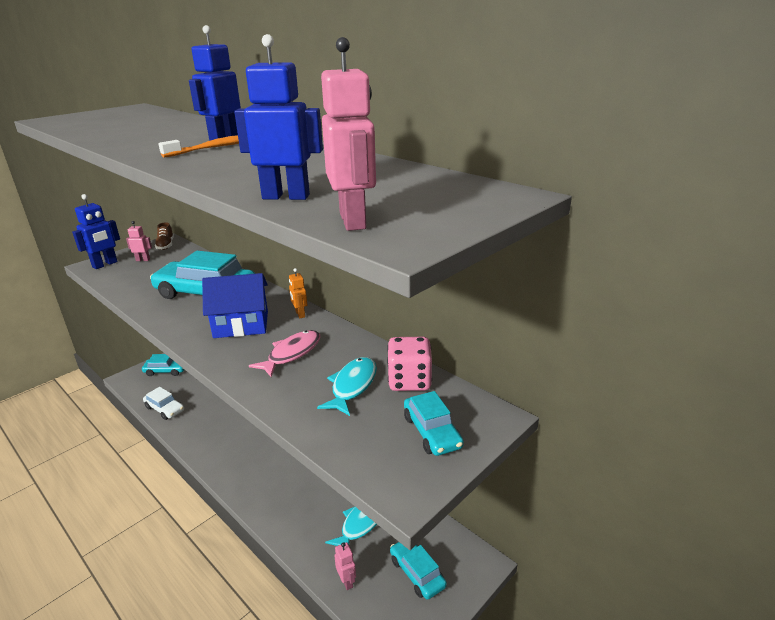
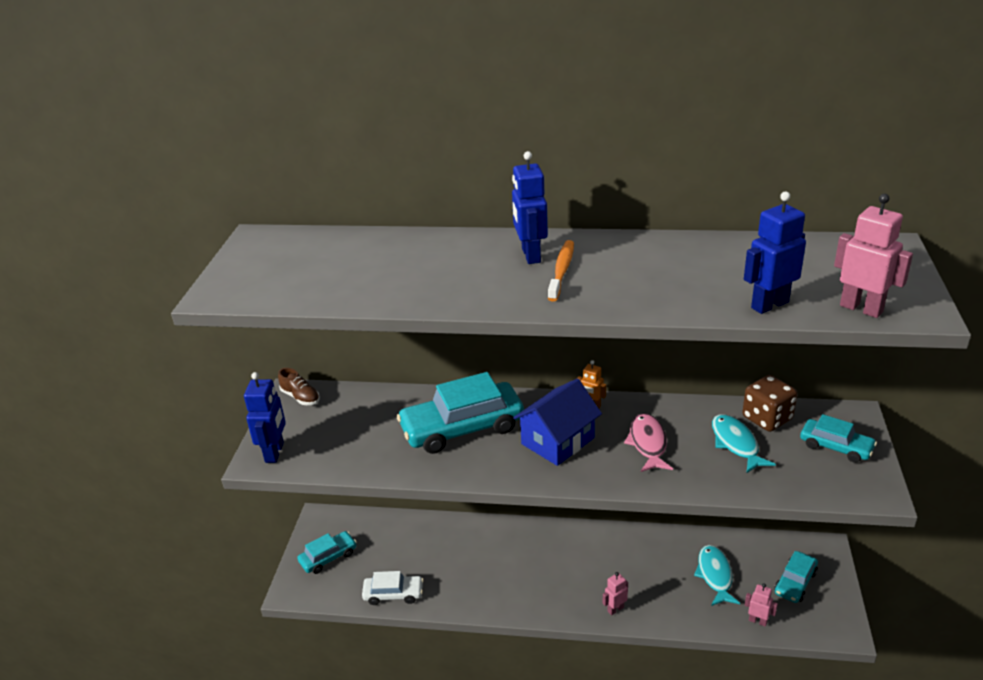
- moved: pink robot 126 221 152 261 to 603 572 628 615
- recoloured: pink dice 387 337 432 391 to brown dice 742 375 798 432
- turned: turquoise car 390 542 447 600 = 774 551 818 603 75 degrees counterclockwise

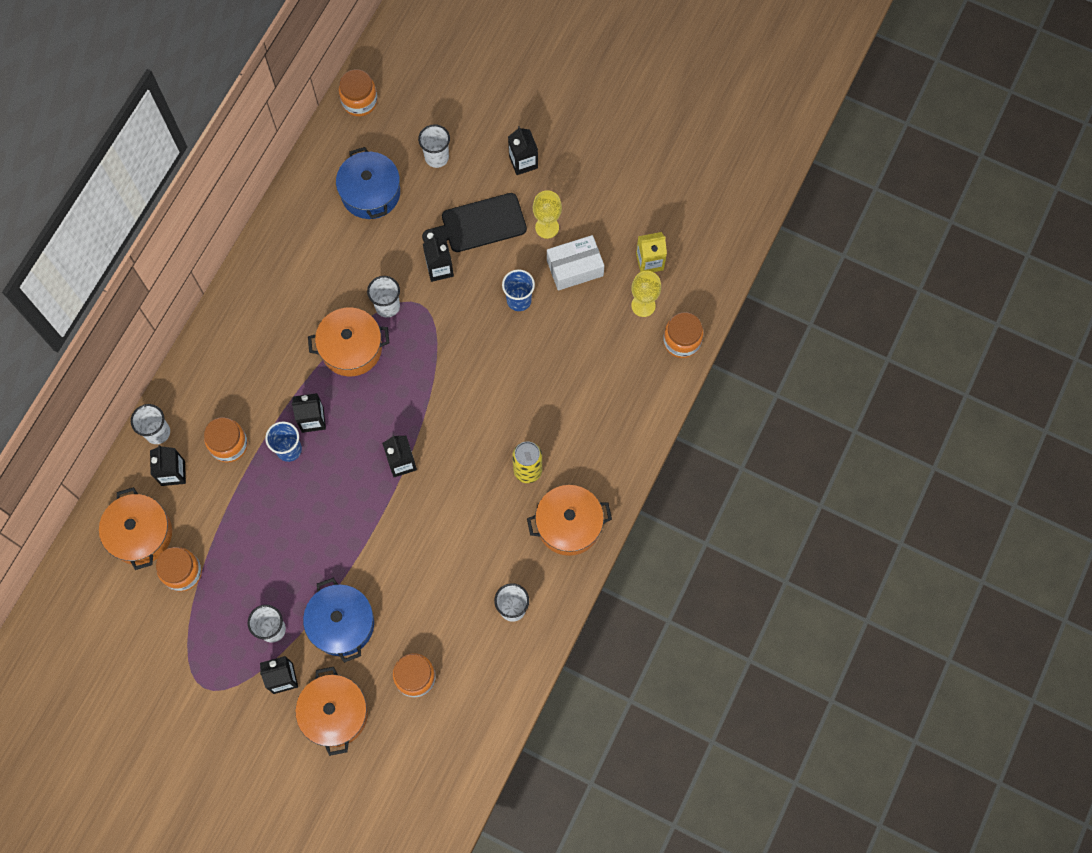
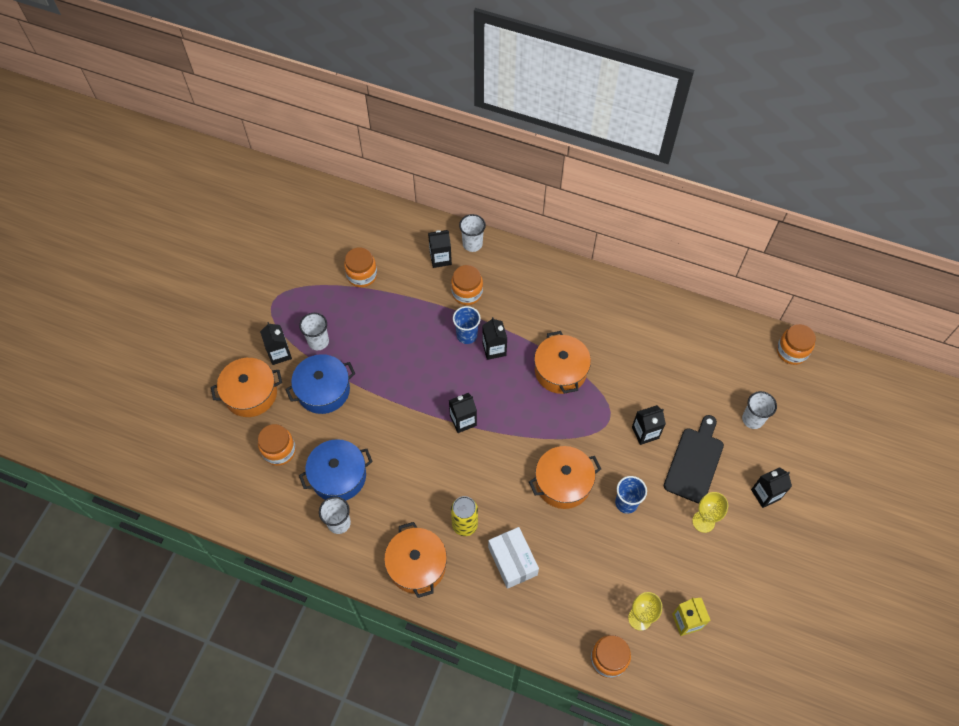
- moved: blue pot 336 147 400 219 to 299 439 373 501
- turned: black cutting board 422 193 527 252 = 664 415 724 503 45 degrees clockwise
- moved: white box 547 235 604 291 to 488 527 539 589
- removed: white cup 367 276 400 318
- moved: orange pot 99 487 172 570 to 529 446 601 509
====
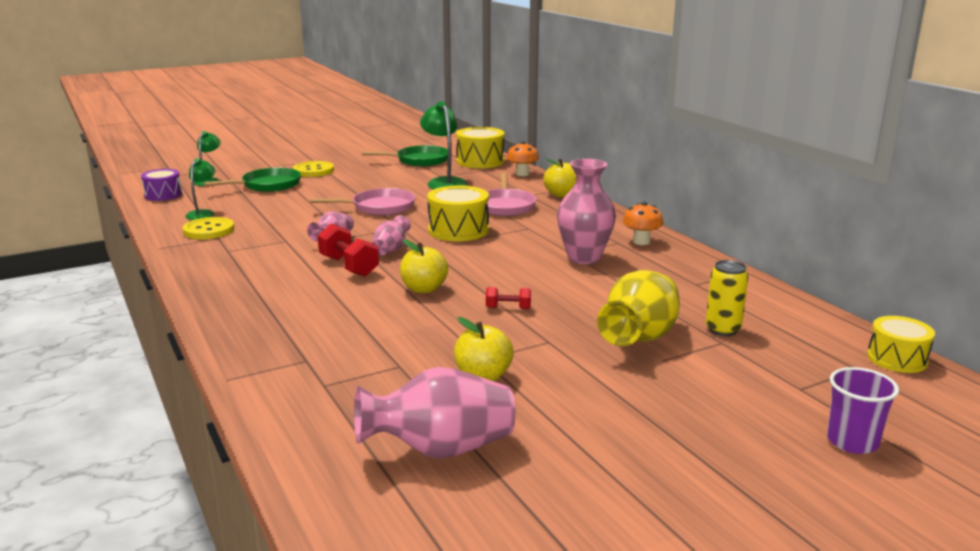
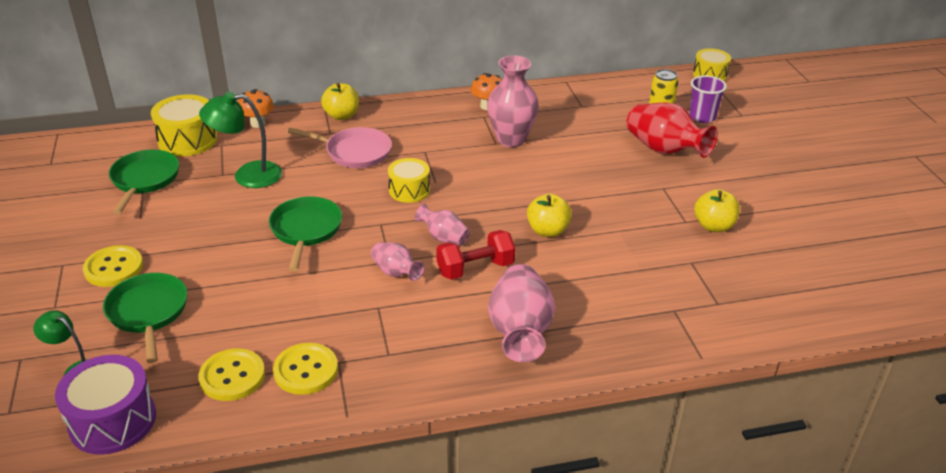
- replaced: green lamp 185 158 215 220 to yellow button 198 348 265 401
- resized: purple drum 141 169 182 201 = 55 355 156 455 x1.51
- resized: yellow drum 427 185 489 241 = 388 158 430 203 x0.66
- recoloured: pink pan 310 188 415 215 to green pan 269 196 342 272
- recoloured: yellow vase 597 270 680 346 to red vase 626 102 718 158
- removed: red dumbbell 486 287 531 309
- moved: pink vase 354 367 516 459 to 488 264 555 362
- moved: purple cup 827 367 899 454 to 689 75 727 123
====
WHAT THE TASK ASKS: Only the lines above starting with the one with "- moved: pink robot" and going through the one with "- recoloured: pink dice" are to be copied, word for word and with both ends kept.

PROBLEM SOLUTION:
- moved: pink robot 126 221 152 261 to 603 572 628 615
- recoloured: pink dice 387 337 432 391 to brown dice 742 375 798 432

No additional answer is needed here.